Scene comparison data
________________

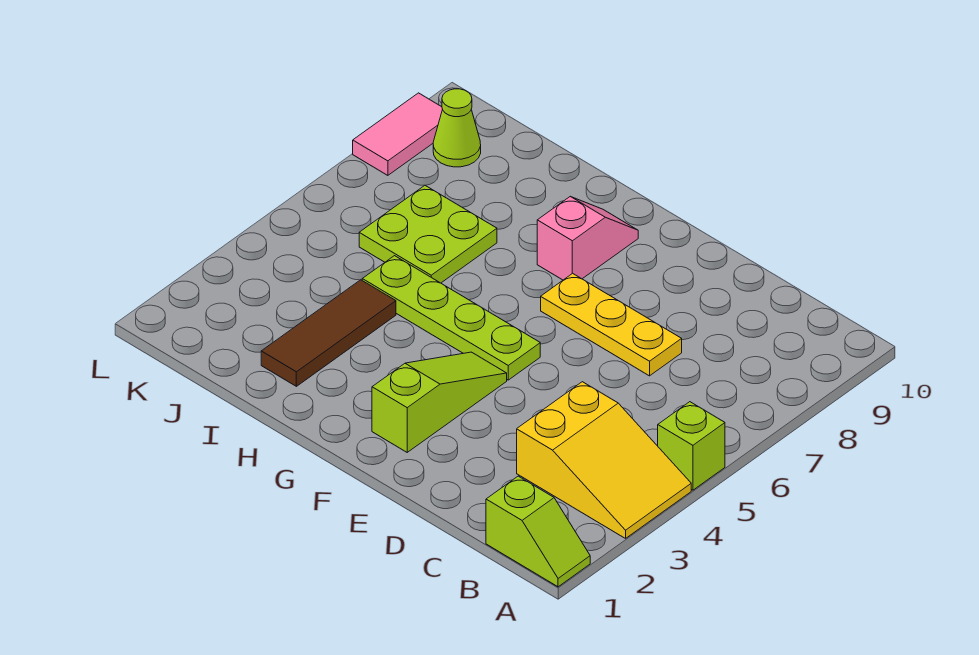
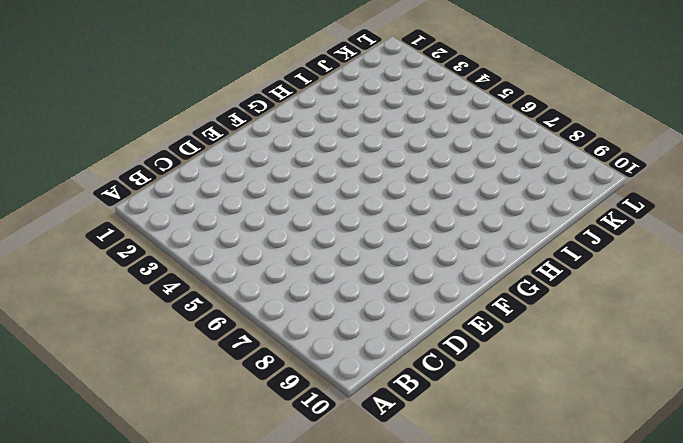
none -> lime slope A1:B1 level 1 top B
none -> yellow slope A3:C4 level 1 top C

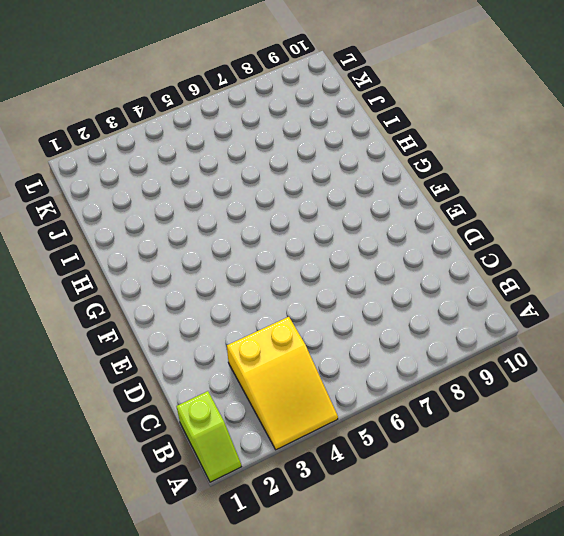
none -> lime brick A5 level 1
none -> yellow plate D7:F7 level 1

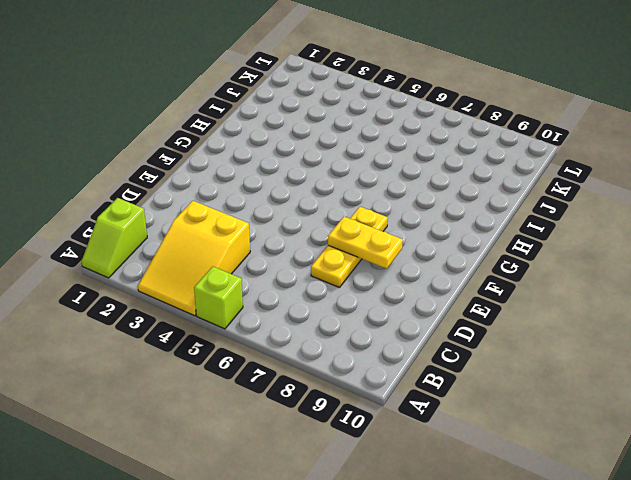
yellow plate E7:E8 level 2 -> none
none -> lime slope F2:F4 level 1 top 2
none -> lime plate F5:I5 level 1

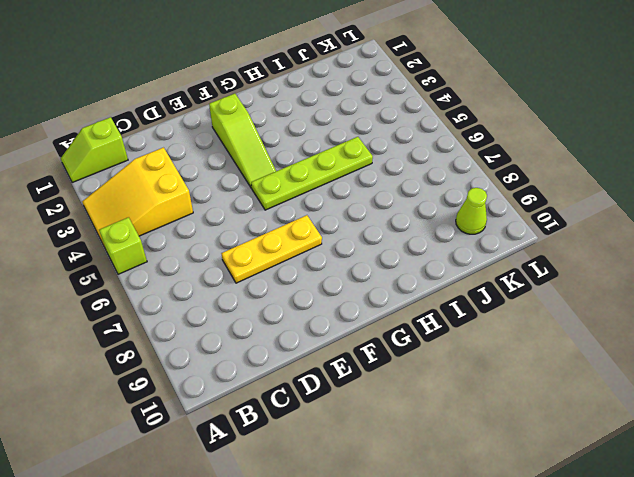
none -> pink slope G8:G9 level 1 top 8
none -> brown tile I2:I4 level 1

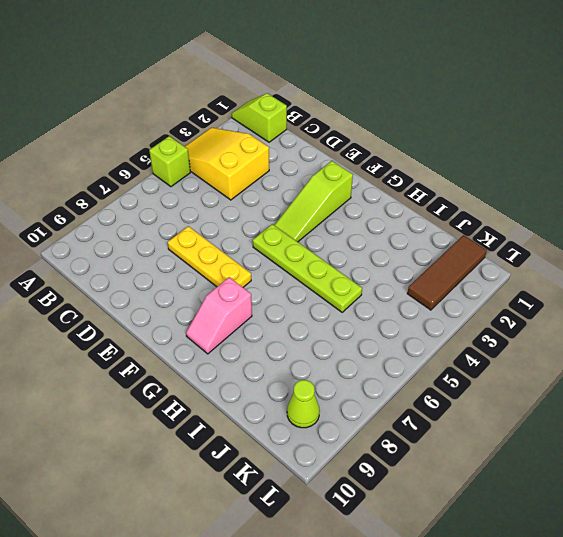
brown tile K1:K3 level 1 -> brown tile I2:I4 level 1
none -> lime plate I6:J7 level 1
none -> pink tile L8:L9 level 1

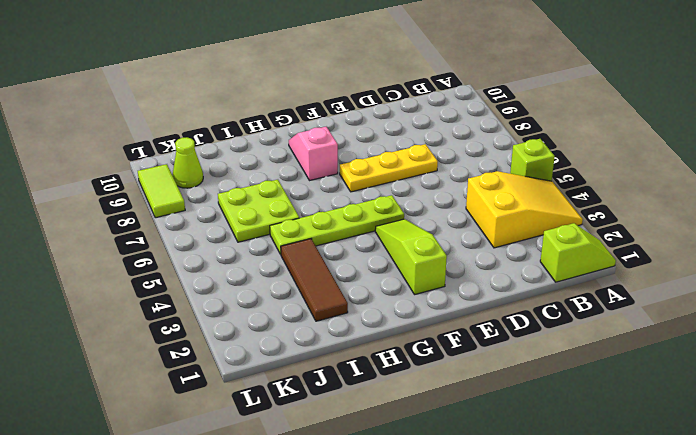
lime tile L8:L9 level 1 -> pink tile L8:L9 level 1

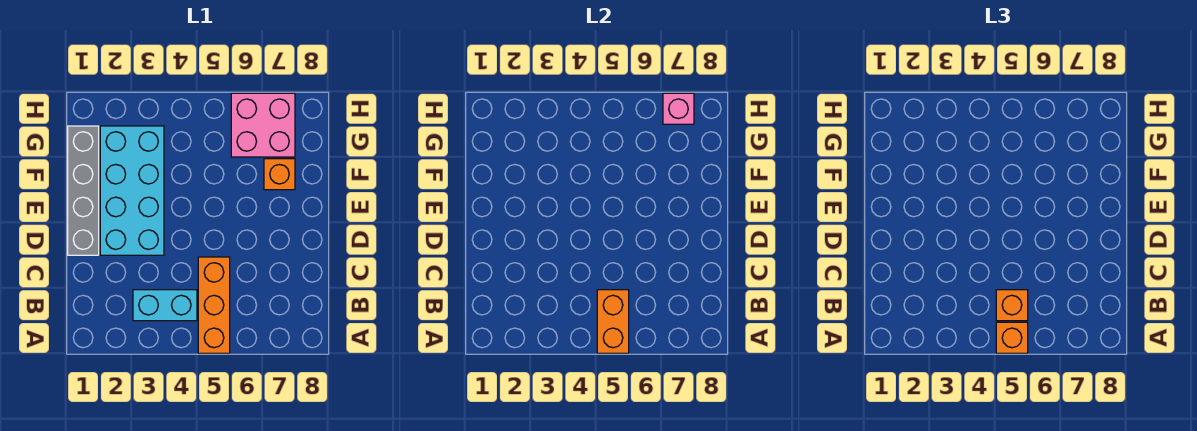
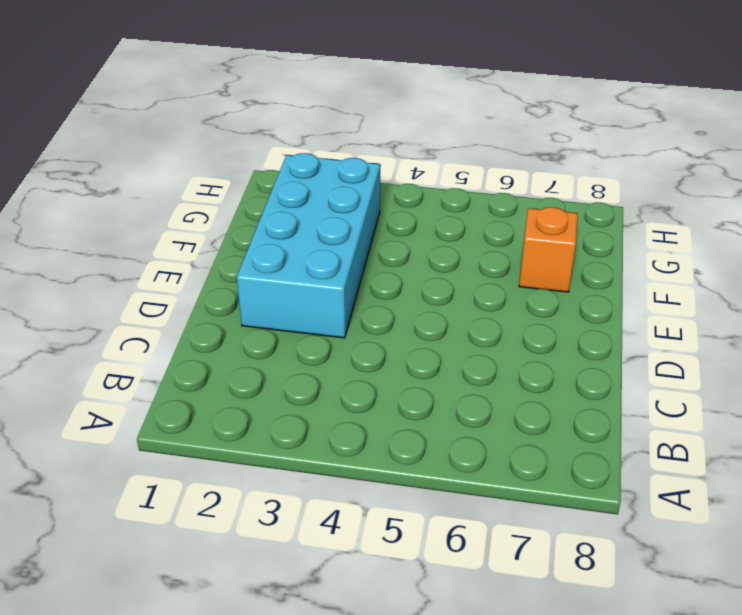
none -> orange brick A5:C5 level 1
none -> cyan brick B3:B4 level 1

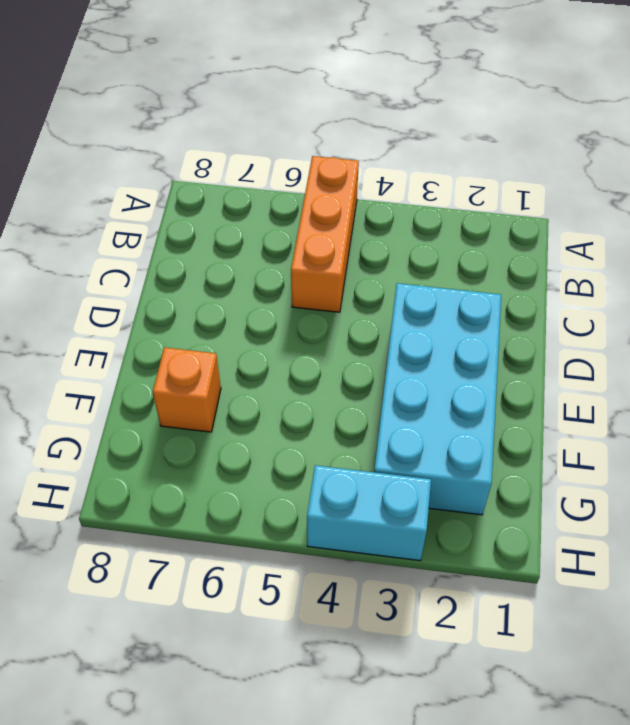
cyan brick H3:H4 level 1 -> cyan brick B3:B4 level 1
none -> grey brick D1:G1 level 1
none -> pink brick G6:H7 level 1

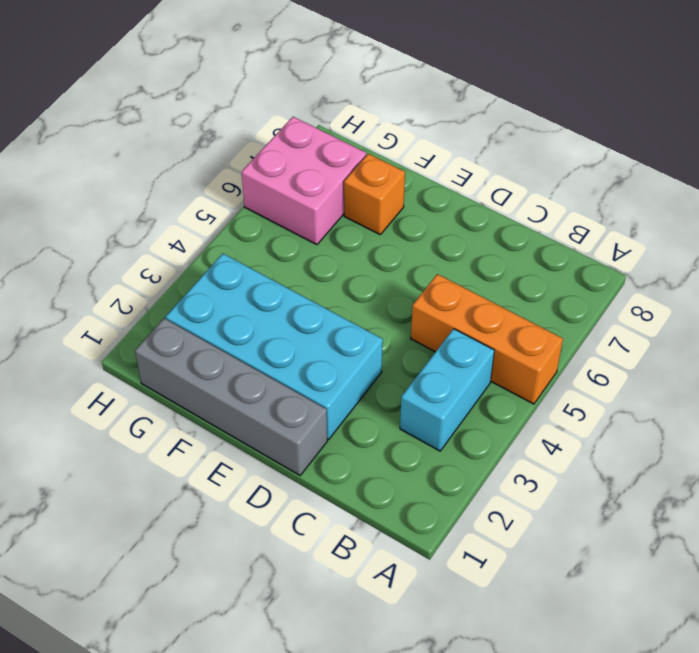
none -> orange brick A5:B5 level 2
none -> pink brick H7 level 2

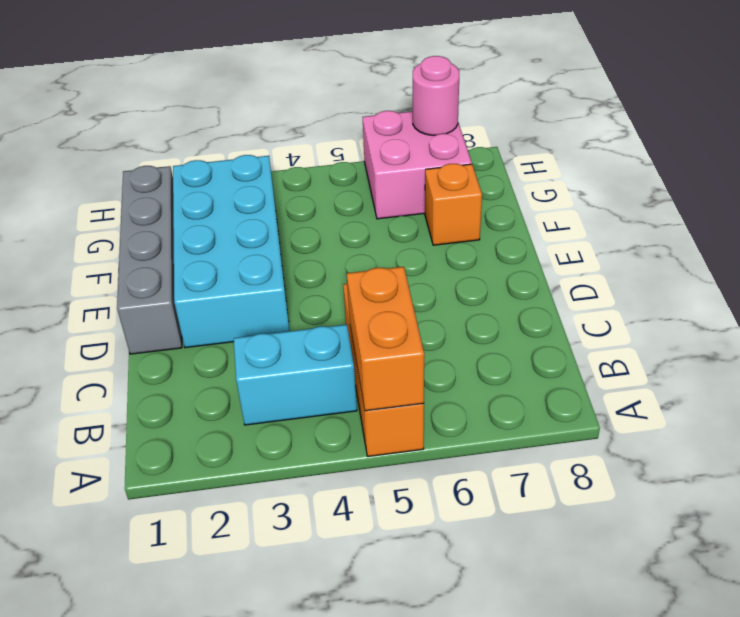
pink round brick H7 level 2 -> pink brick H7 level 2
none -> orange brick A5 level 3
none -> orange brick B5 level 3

________________

TASK GOAL: Copy exactly the lines that run from the line containing "none -> lime brick A5 level 1" to the end of the data above, keeping both end lines and leaving out all pictures.

RESULT OF THIS TASK:
none -> lime brick A5 level 1
none -> yellow plate D7:F7 level 1

yellow plate E7:E8 level 2 -> none
none -> lime slope F2:F4 level 1 top 2
none -> lime plate F5:I5 level 1

none -> pink slope G8:G9 level 1 top 8
none -> brown tile I2:I4 level 1

brown tile K1:K3 level 1 -> brown tile I2:I4 level 1
none -> lime plate I6:J7 level 1
none -> pink tile L8:L9 level 1

lime tile L8:L9 level 1 -> pink tile L8:L9 level 1

none -> orange brick A5:C5 level 1
none -> cyan brick B3:B4 level 1

cyan brick H3:H4 level 1 -> cyan brick B3:B4 level 1
none -> grey brick D1:G1 level 1
none -> pink brick G6:H7 level 1

none -> orange brick A5:B5 level 2
none -> pink brick H7 level 2

pink round brick H7 level 2 -> pink brick H7 level 2
none -> orange brick A5 level 3
none -> orange brick B5 level 3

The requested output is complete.